> **Data in this exercise**

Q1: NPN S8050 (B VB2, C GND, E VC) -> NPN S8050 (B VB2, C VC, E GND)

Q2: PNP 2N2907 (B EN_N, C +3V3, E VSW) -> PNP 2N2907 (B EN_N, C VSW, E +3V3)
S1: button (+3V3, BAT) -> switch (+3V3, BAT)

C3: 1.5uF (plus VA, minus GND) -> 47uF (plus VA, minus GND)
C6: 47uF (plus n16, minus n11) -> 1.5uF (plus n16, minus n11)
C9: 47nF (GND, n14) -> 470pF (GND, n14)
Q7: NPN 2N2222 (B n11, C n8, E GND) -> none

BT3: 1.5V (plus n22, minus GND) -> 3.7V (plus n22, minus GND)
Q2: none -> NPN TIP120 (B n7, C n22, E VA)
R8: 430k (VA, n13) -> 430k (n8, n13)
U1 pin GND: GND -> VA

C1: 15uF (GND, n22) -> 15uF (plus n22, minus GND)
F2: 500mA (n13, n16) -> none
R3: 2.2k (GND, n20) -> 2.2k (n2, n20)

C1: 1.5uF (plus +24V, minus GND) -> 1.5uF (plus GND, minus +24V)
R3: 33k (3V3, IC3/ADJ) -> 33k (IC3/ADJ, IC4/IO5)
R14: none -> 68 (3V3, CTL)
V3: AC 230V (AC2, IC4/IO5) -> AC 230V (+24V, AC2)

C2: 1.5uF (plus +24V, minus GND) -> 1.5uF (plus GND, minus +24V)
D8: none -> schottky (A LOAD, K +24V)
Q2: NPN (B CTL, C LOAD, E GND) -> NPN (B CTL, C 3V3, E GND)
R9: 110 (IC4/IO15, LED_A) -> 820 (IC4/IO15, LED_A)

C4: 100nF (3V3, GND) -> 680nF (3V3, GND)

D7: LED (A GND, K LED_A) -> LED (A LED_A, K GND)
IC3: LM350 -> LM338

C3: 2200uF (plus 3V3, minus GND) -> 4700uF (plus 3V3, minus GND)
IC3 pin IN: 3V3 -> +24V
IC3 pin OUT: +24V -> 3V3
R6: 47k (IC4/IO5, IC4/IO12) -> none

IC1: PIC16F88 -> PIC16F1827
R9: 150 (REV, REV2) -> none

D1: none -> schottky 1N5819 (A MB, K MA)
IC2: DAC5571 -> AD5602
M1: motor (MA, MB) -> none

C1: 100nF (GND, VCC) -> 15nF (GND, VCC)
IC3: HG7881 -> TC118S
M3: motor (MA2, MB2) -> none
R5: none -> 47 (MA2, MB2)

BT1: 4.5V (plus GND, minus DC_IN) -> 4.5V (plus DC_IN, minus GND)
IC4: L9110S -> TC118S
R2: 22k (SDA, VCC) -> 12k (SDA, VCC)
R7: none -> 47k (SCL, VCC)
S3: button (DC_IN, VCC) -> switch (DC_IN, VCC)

> **Problem**
Output all of the records, keeping every word exact.

> **Task result**
Q1: NPN S8050 (B VB2, C GND, E VC) -> NPN S8050 (B VB2, C VC, E GND)

Q2: PNP 2N2907 (B EN_N, C +3V3, E VSW) -> PNP 2N2907 (B EN_N, C VSW, E +3V3)
S1: button (+3V3, BAT) -> switch (+3V3, BAT)

C3: 1.5uF (plus VA, minus GND) -> 47uF (plus VA, minus GND)
C6: 47uF (plus n16, minus n11) -> 1.5uF (plus n16, minus n11)
C9: 47nF (GND, n14) -> 470pF (GND, n14)
Q7: NPN 2N2222 (B n11, C n8, E GND) -> none

BT3: 1.5V (plus n22, minus GND) -> 3.7V (plus n22, minus GND)
Q2: none -> NPN TIP120 (B n7, C n22, E VA)
R8: 430k (VA, n13) -> 430k (n8, n13)
U1 pin GND: GND -> VA

C1: 15uF (GND, n22) -> 15uF (plus n22, minus GND)
F2: 500mA (n13, n16) -> none
R3: 2.2k (GND, n20) -> 2.2k (n2, n20)

C1: 1.5uF (plus +24V, minus GND) -> 1.5uF (plus GND, minus +24V)
R3: 33k (3V3, IC3/ADJ) -> 33k (IC3/ADJ, IC4/IO5)
R14: none -> 68 (3V3, CTL)
V3: AC 230V (AC2, IC4/IO5) -> AC 230V (+24V, AC2)

C2: 1.5uF (plus +24V, minus GND) -> 1.5uF (plus GND, minus +24V)
D8: none -> schottky (A LOAD, K +24V)
Q2: NPN (B CTL, C LOAD, E GND) -> NPN (B CTL, C 3V3, E GND)
R9: 110 (IC4/IO15, LED_A) -> 820 (IC4/IO15, LED_A)

C4: 100nF (3V3, GND) -> 680nF (3V3, GND)

D7: LED (A GND, K LED_A) -> LED (A LED_A, K GND)
IC3: LM350 -> LM338

C3: 2200uF (plus 3V3, minus GND) -> 4700uF (plus 3V3, minus GND)
IC3 pin IN: 3V3 -> +24V
IC3 pin OUT: +24V -> 3V3
R6: 47k (IC4/IO5, IC4/IO12) -> none

IC1: PIC16F88 -> PIC16F1827
R9: 150 (REV, REV2) -> none

D1: none -> schottky 1N5819 (A MB, K MA)
IC2: DAC5571 -> AD5602
M1: motor (MA, MB) -> none

C1: 100nF (GND, VCC) -> 15nF (GND, VCC)
IC3: HG7881 -> TC118S
M3: motor (MA2, MB2) -> none
R5: none -> 47 (MA2, MB2)

BT1: 4.5V (plus GND, minus DC_IN) -> 4.5V (plus DC_IN, minus GND)
IC4: L9110S -> TC118S
R2: 22k (SDA, VCC) -> 12k (SDA, VCC)
R7: none -> 47k (SCL, VCC)
S3: button (DC_IN, VCC) -> switch (DC_IN, VCC)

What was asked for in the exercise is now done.